» **WHAT NEEDS TO BE DONE**: Look through the listing below for the word "camera" and copy every line where it occurs.

» **DATA UNDER STUDY**:

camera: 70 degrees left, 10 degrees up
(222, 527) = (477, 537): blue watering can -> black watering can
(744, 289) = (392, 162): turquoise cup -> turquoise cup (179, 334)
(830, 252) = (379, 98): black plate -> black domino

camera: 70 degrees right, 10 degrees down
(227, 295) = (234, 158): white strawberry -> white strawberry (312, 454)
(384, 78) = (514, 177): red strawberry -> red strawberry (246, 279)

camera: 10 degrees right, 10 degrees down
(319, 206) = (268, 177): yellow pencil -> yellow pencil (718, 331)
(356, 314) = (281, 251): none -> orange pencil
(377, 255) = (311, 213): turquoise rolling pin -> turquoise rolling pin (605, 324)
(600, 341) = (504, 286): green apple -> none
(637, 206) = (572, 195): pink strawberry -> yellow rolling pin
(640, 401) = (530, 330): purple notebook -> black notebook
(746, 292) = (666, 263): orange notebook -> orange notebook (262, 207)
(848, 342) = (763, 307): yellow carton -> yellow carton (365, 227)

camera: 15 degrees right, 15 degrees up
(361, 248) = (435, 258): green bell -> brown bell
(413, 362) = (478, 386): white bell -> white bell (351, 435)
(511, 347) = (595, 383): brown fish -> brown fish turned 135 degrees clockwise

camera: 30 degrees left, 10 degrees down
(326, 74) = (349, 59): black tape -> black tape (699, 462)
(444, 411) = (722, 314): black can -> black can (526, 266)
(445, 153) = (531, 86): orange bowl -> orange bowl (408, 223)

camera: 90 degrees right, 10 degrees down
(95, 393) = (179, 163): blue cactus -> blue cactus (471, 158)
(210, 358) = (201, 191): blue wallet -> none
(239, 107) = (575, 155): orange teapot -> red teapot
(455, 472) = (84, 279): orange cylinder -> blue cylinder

» **SOLUTION TO THIS EXERCISE**:
camera: 70 degrees left, 10 degrees up
camera: 70 degrees right, 10 degrees down
camera: 10 degrees right, 10 degrees down
camera: 15 degrees right, 15 degrees up
camera: 30 degrees left, 10 degrees down
camera: 90 degrees right, 10 degrees down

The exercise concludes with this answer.